**YOUR INSTRUCTIONS:** Count each line below that has "black" anywhere in it. Answer with the total alone.

■ ■ ■ ■ ■ ■ ■

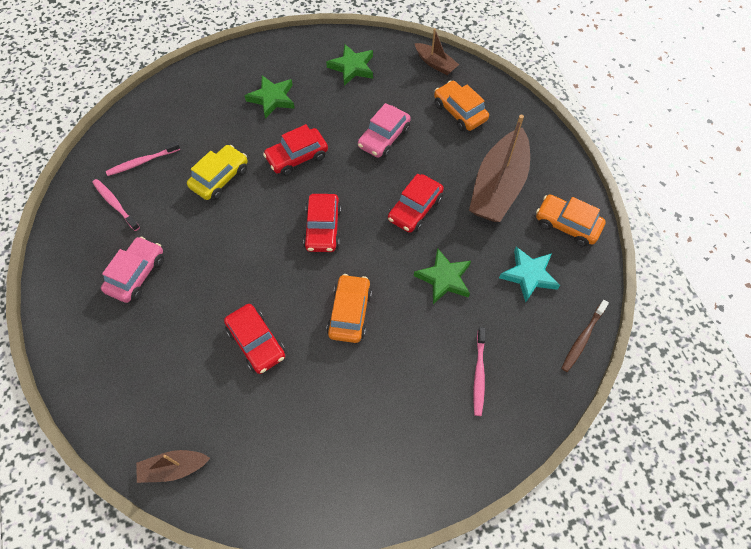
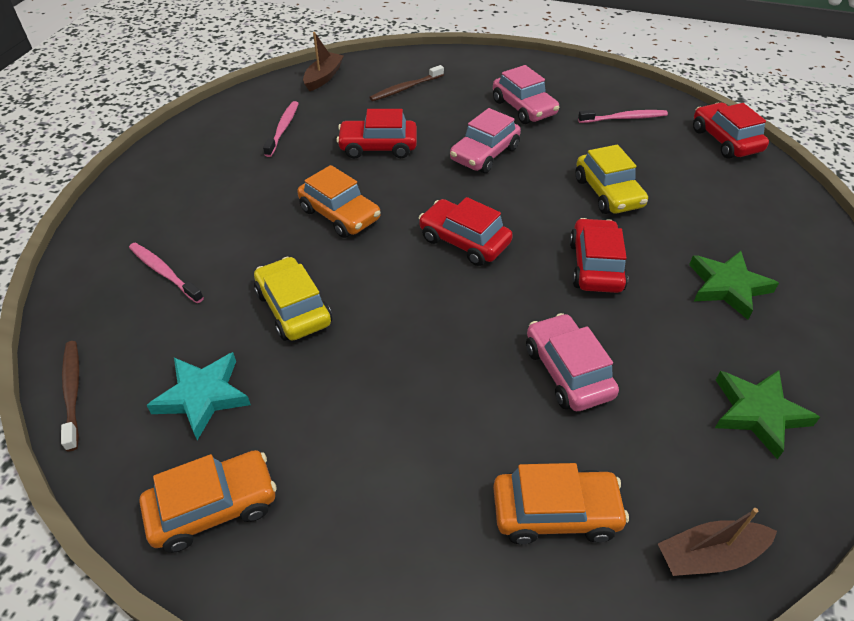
camera: 125 degrees right, 15 degrees down
(142, 162) = (675, 149): pink toothbrush -> pink toothbrush (283, 129)
(154, 381) = (405, 88): none -> brown toothbrush
(220, 267) = (484, 154): none -> pink car
(415, 209) = (414, 337): red car -> red car (725, 140)
(444, 278) = (293, 308): green star -> yellow car
(498, 186) = (362, 461): brown boat -> none

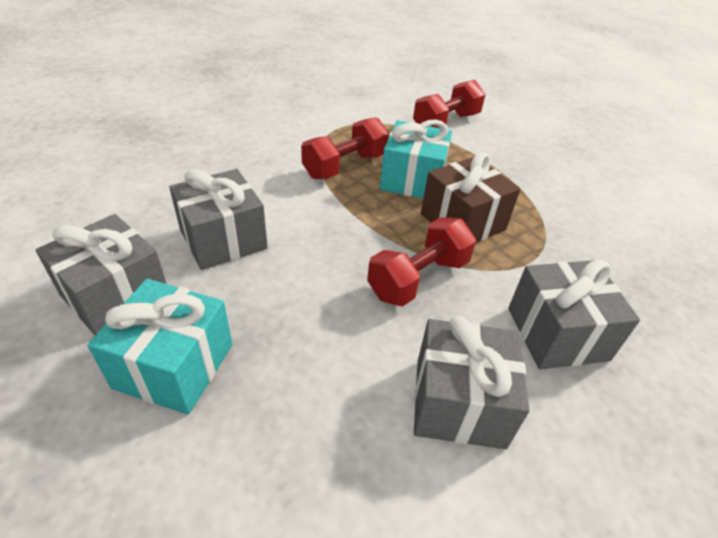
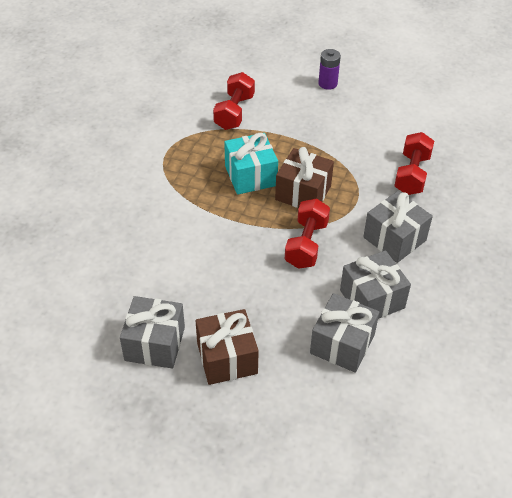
camera: 30 degrees left, 5 degrees up
(174, 365) = (227, 358): turquoise gift -> brown gift
(223, 239) = (177, 279): grey gift -> grey gift (342, 344)
(344, 166) = (199, 187): red dumbbell -> red dumbbell (411, 174)
(577, 137) = (327, 83): none -> purple battery

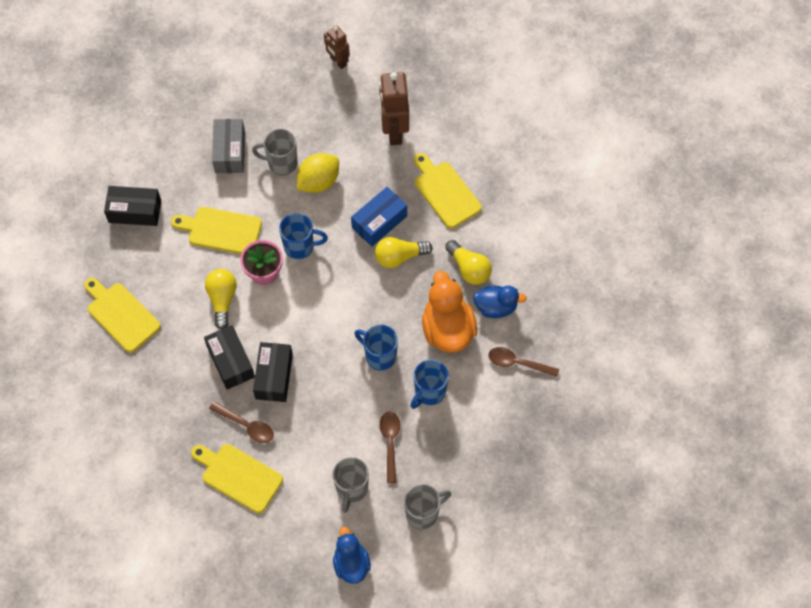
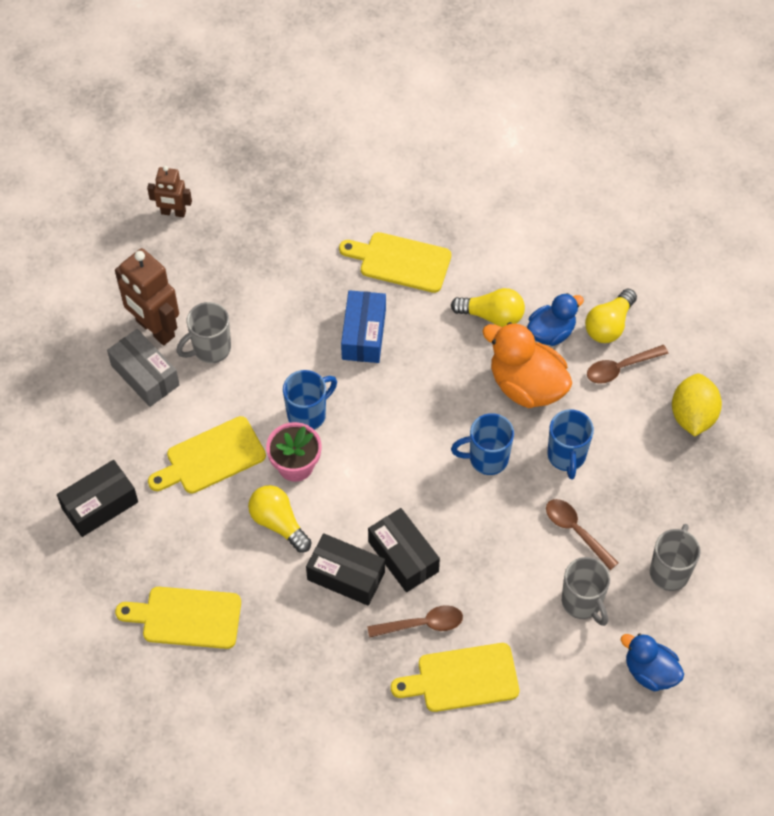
camera: 40 degrees left, 5 degrees down
(318, 182) = (266, 340): yellow lemon -> yellow lemon (692, 416)
(394, 131) = (294, 240): brown robot -> brown robot (154, 329)
(399, 257) = (415, 353): yellow light bulb -> yellow light bulb (609, 325)

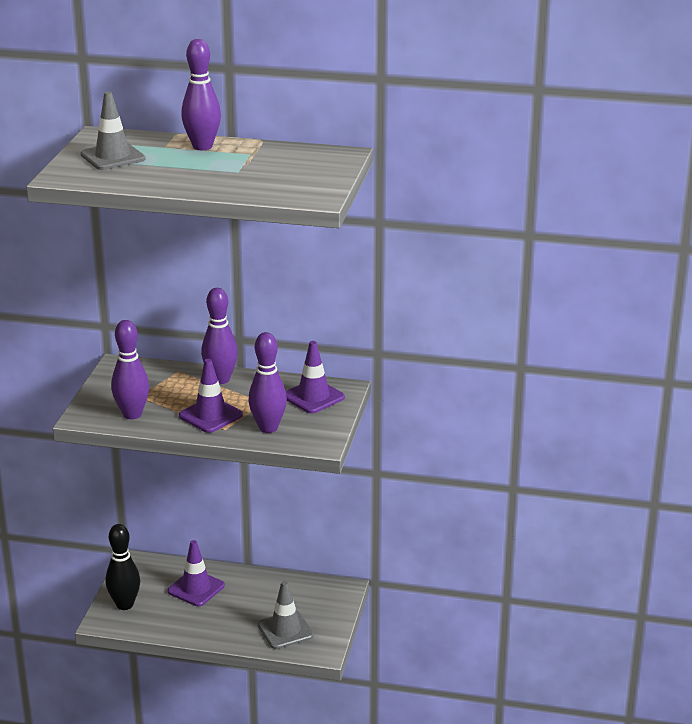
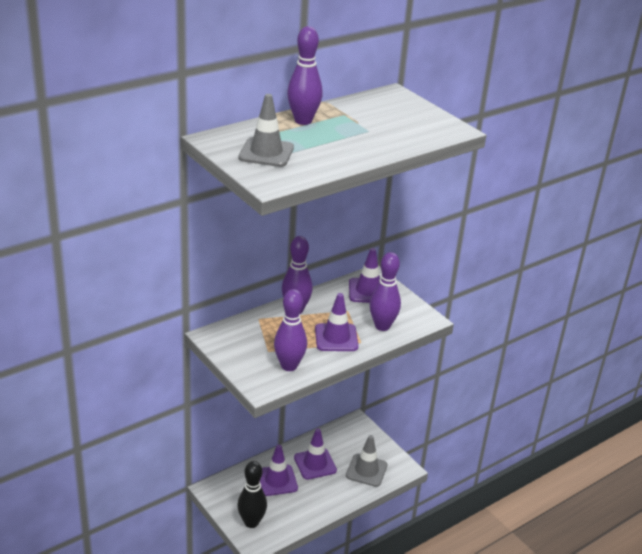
camera: 50 degrees left, 5 degrees up
(249, 597) = (315, 464): none -> purple traffic cone

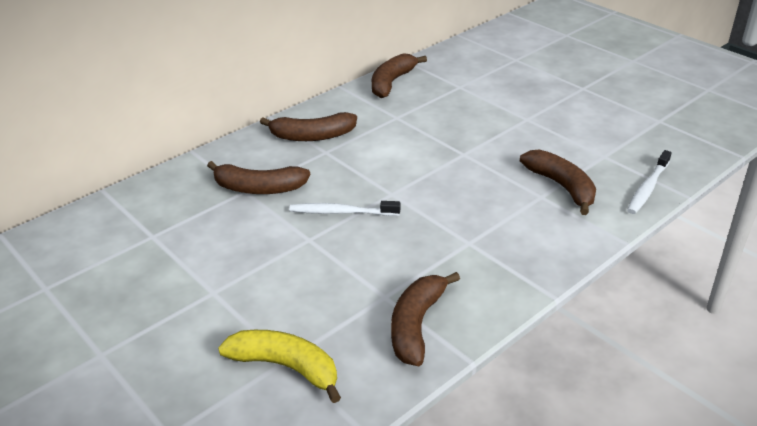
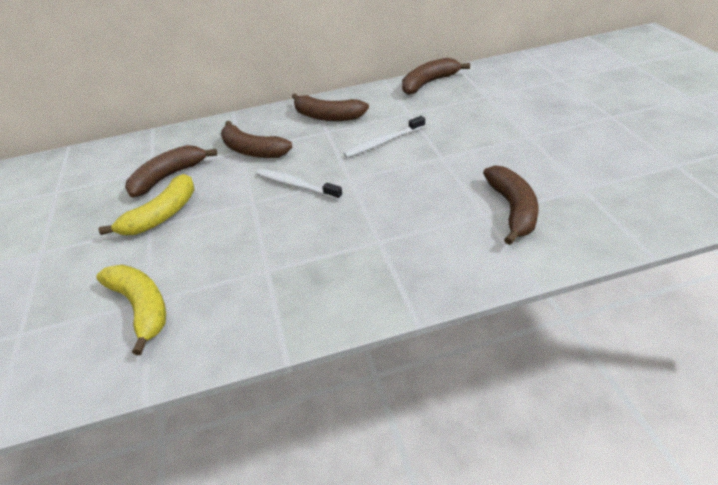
camera: 30 degrees right, 5 degrees up
(217, 278) = (162, 215): none -> yellow banana
(416, 325) = (269, 306): brown banana -> brown banana (168, 177)
(647, 188) = (608, 233): white toothbrush -> white toothbrush (383, 142)

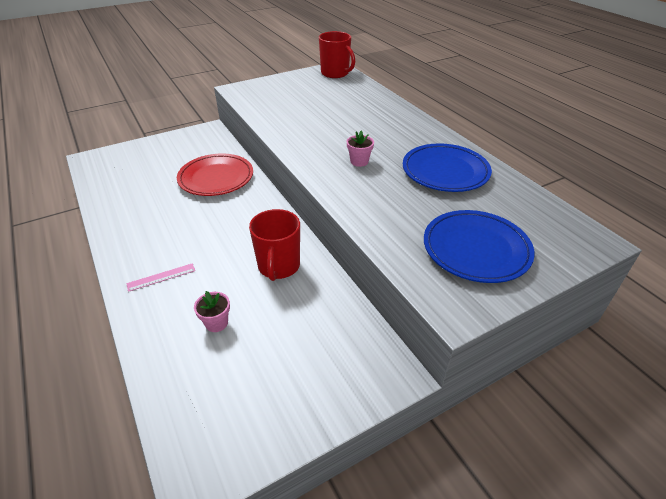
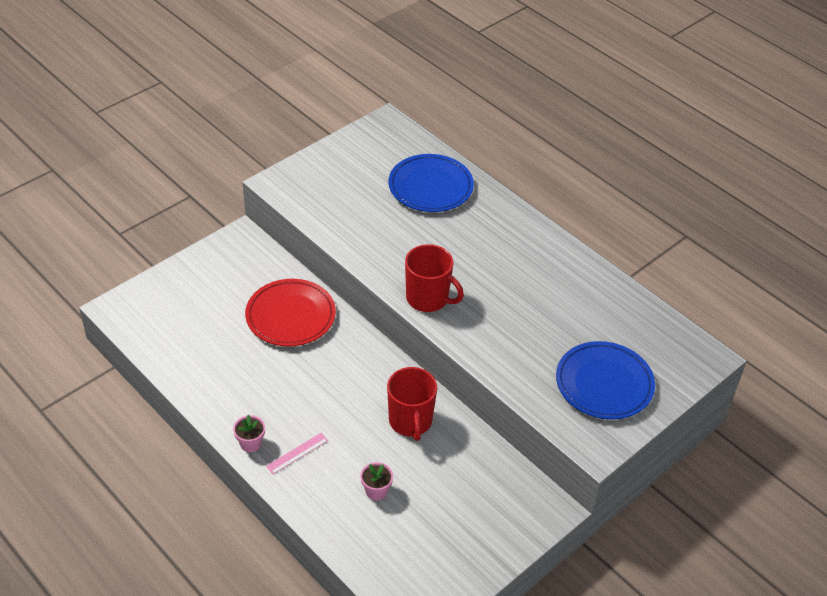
camera: 15 degrees left, 5 degrees up
(335, 73) = (390, 134): red mug -> red mug (428, 298)
(359, 161) = (467, 288): pink flower pot -> pink flower pot (251, 443)
(445, 172) = (559, 290): blue plate -> blue plate (430, 187)

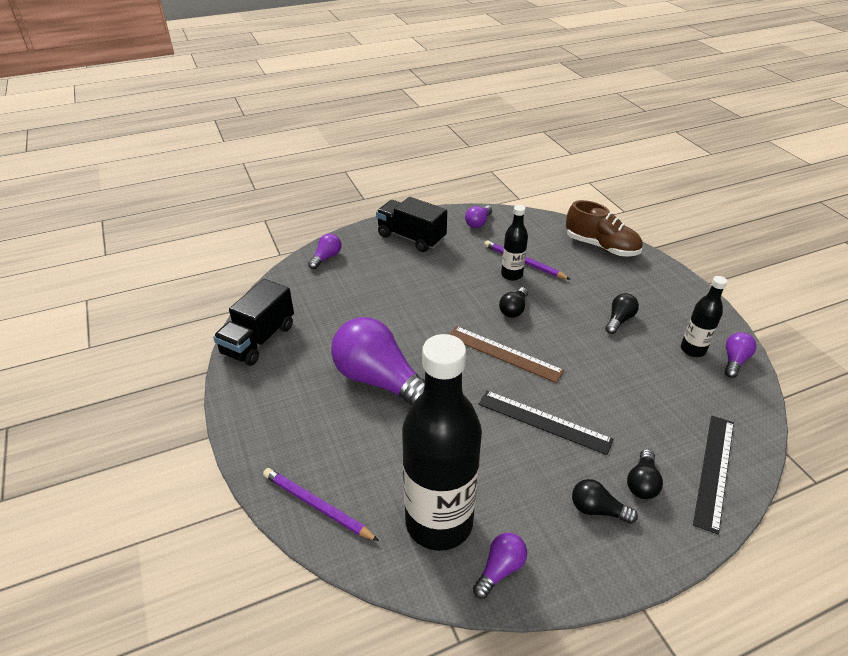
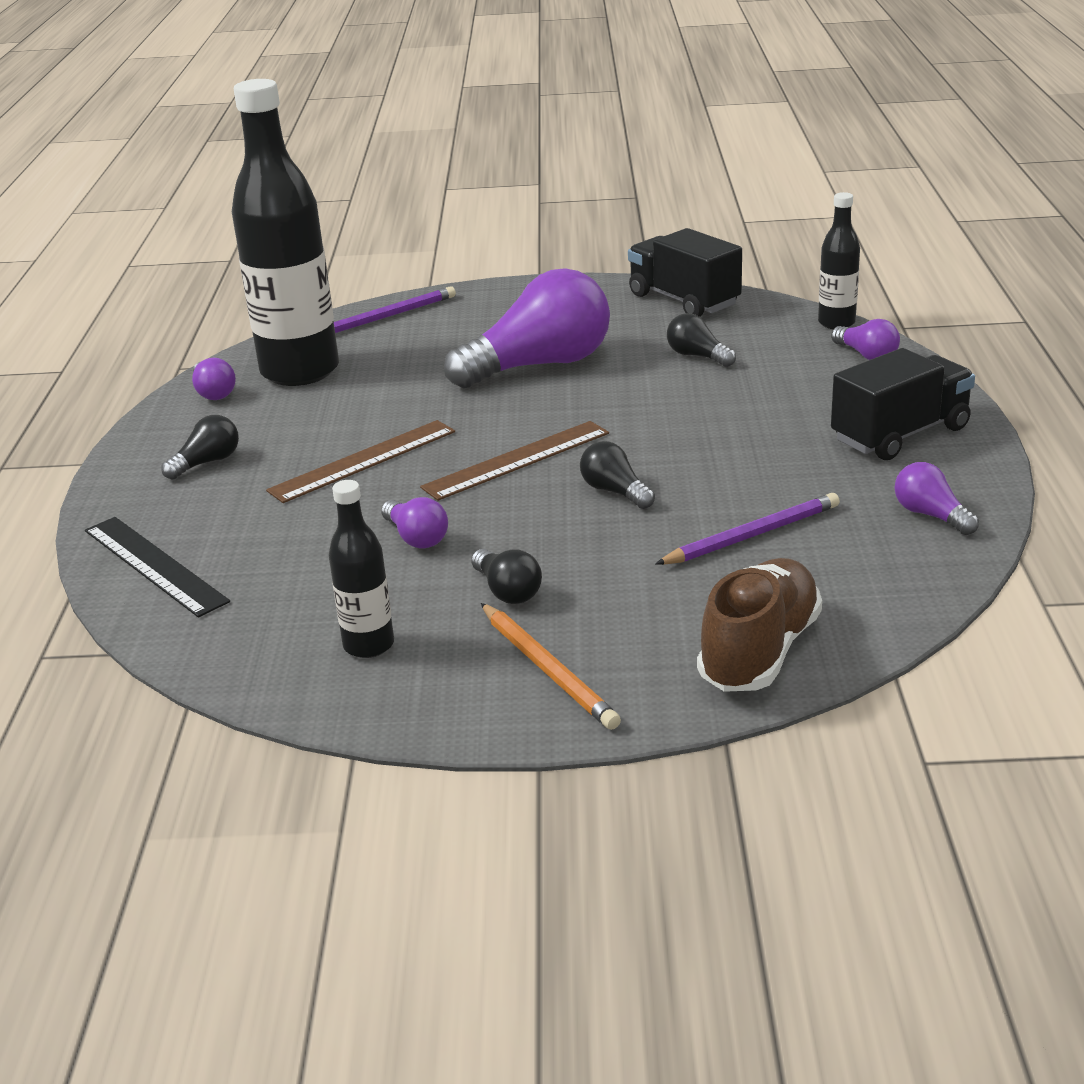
camera: 115 degrees right, 10 degrees down
(511, 275) = (717, 512): black bottle -> black bottle (836, 323)
(544, 421) = (363, 461): black ruler -> brown ruler
(601, 247) = (759, 651): brown shoe -> brown shoe turned 150 degrees clockwise
(642, 483) = (203, 503): black light bulb -> black light bulb (697, 356)
(658, 293) = (548, 669): none -> orange pencil
(734, 361) = (302, 682): purple light bulb -> purple light bulb (416, 537)

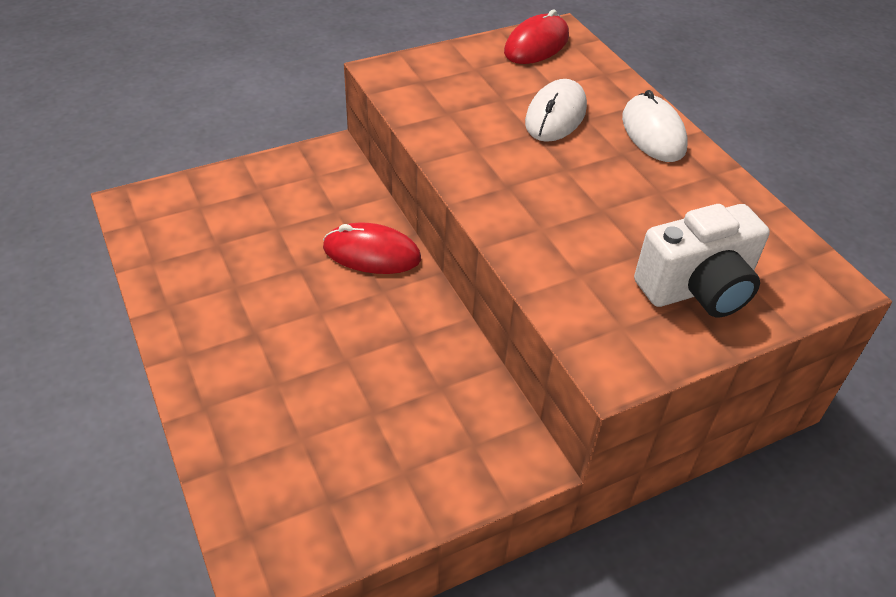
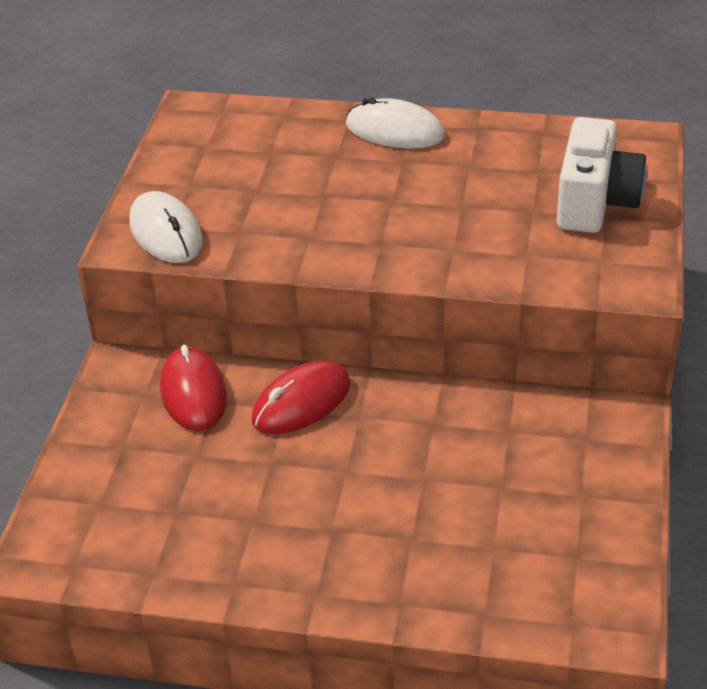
camera: 50 degrees left, 5 degrees down
(536, 45) = (196, 132): red mouse -> red mouse (193, 393)
(555, 115) = (313, 171): white mouse -> white mouse (166, 232)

■ ■ ■ ■ ■ ■ ■

**SOLVED EXERCISE:** 3